**Instructions for the task**
Return nothing but the lines from the one containing "C8: 3.3uF (-12V, VA) -> 3.3uF (GND, VA)" through the end of the records below, exactly as they stand and without pictures.

**Task data**
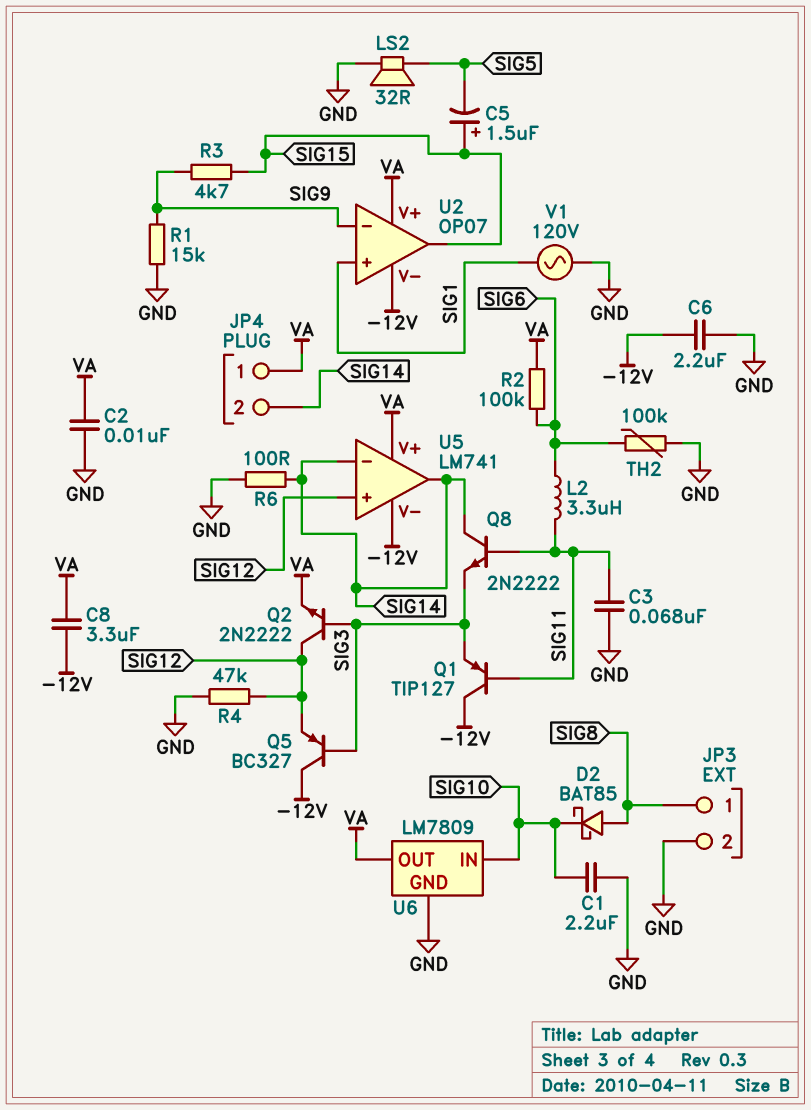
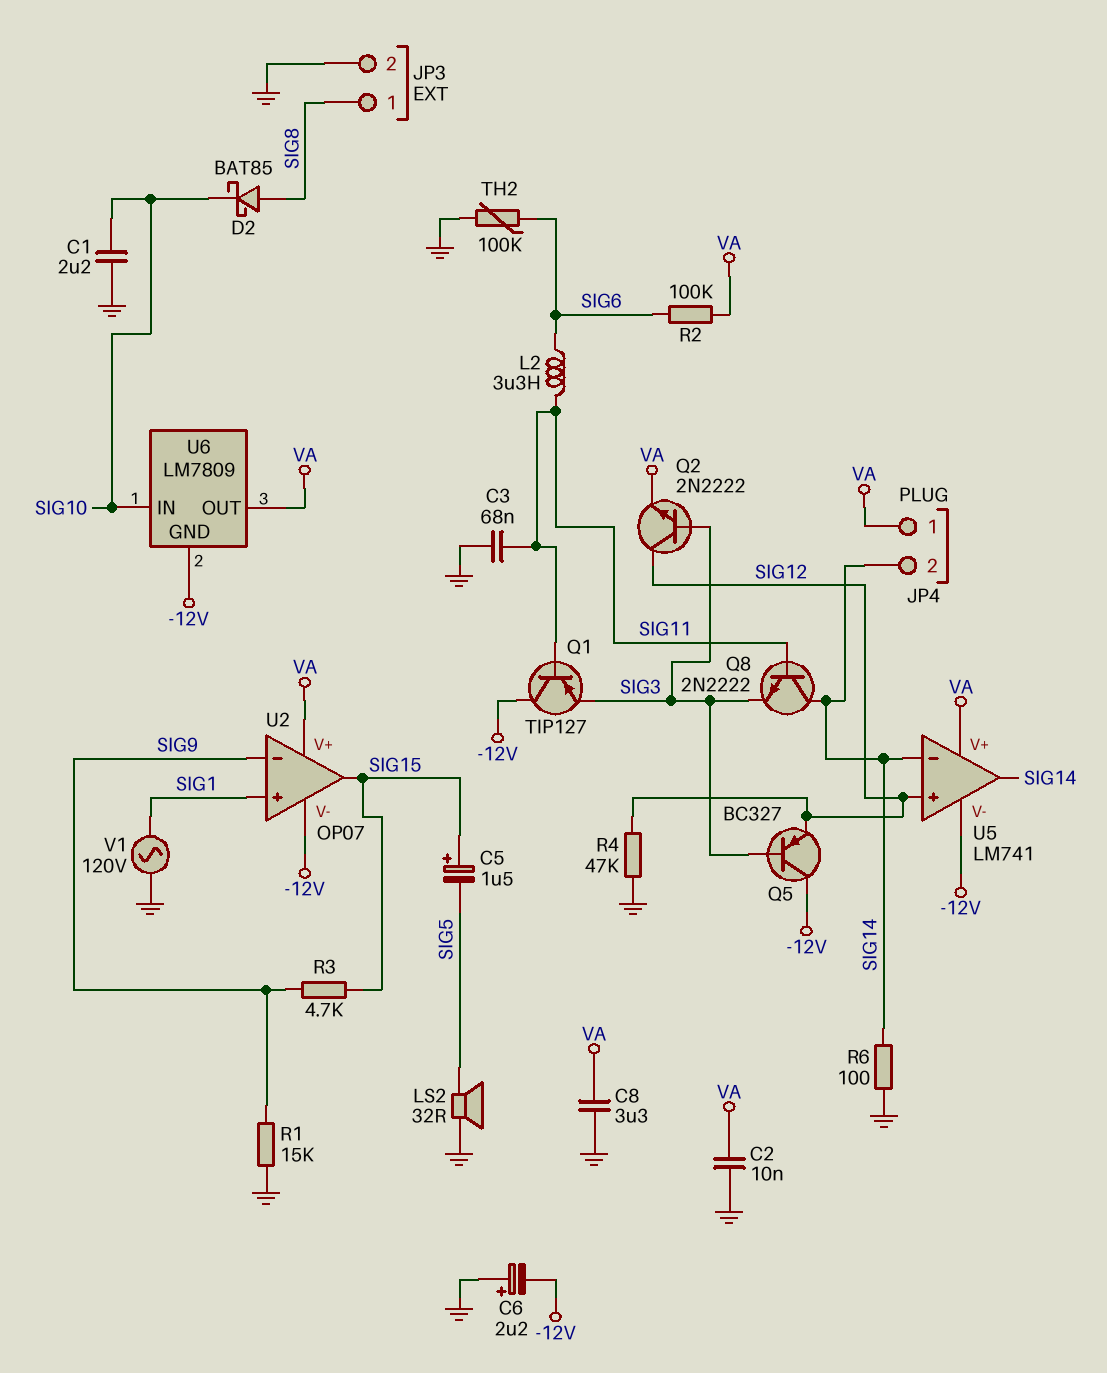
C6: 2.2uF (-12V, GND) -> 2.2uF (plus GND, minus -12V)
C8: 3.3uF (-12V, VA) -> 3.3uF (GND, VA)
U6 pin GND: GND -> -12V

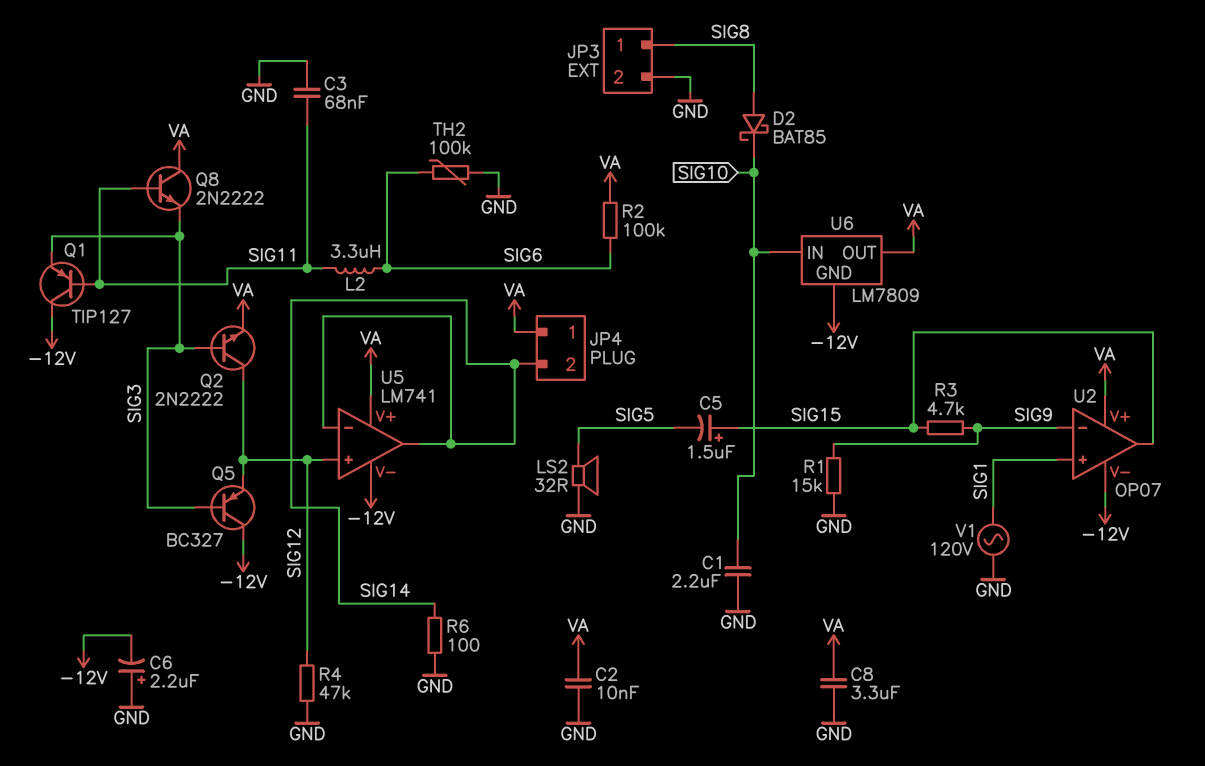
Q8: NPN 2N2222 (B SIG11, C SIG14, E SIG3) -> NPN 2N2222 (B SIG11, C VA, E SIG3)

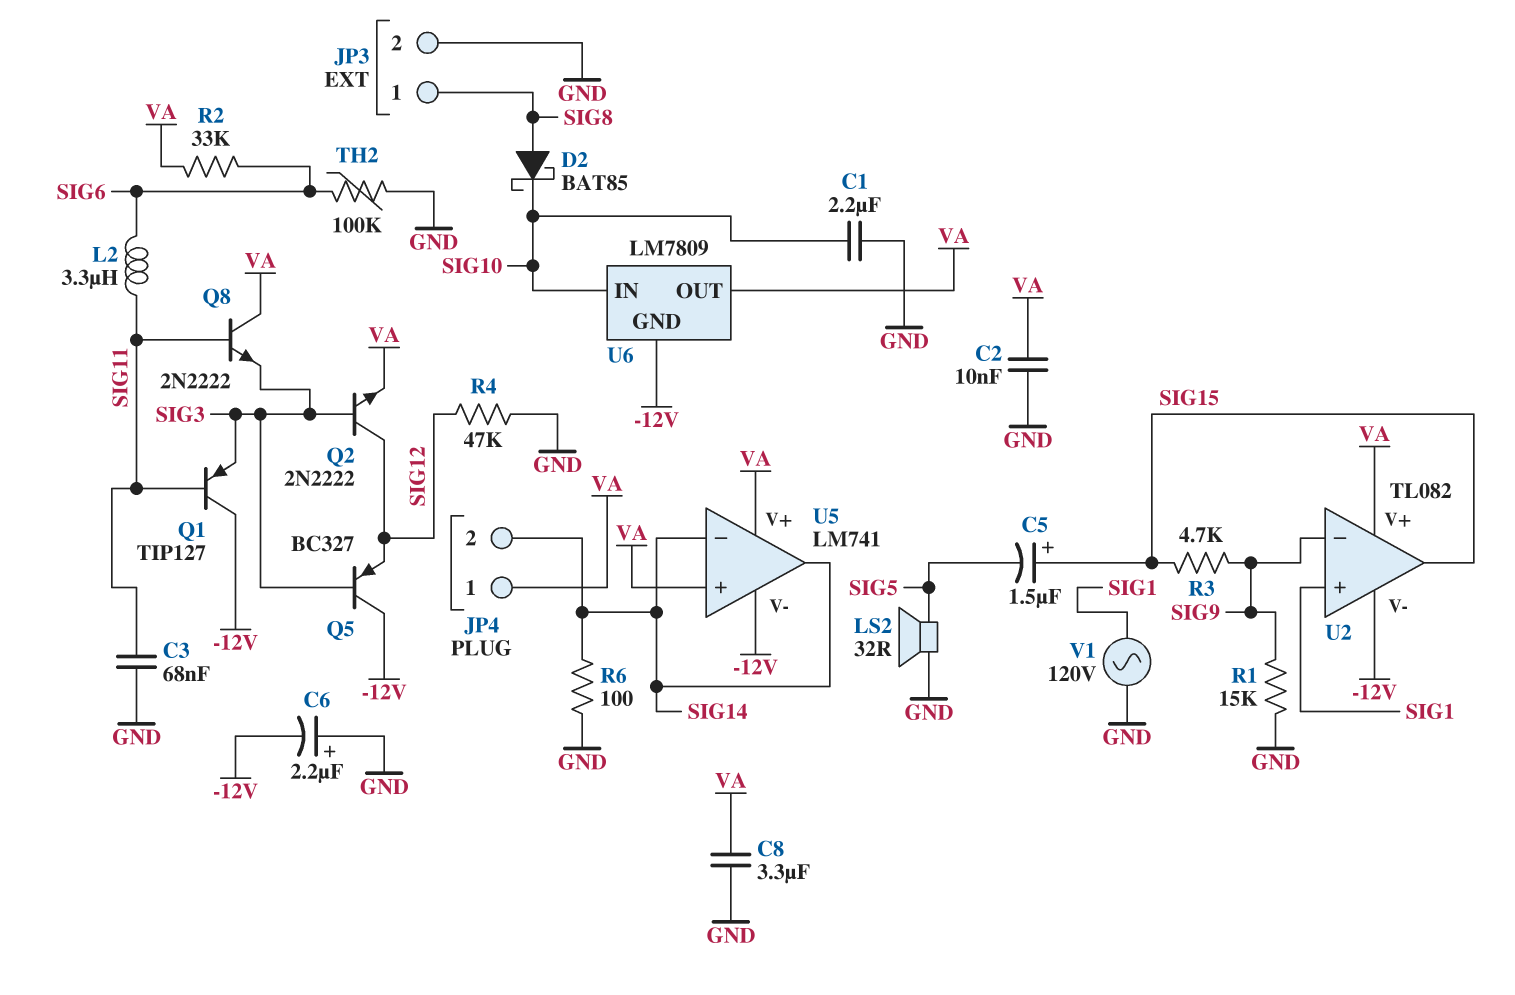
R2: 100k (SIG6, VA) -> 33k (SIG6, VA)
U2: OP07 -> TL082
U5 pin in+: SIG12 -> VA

**Task solution**
C8: 3.3uF (-12V, VA) -> 3.3uF (GND, VA)
U6 pin GND: GND -> -12V

Q8: NPN 2N2222 (B SIG11, C SIG14, E SIG3) -> NPN 2N2222 (B SIG11, C VA, E SIG3)

R2: 100k (SIG6, VA) -> 33k (SIG6, VA)
U2: OP07 -> TL082
U5 pin in+: SIG12 -> VA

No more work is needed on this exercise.